Provided records>
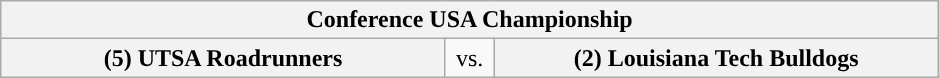
(5) UTSA Roadrunners (224, 58)
vs. (470, 58)
Conference USA Championship (470, 20)
(2) Louisiana Tech Bulldogs (716, 58)
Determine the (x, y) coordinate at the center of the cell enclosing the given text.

What is needed> Copy every line of the records above word for word, leaving out the pictures.

Written answer>
(5) UTSA Roadrunners (224, 58)
vs. (470, 58)
Conference USA Championship (470, 20)
(2) Louisiana Tech Bulldogs (716, 58)
Determine the (x, y) coordinate at the center of the cell enclosing the given text.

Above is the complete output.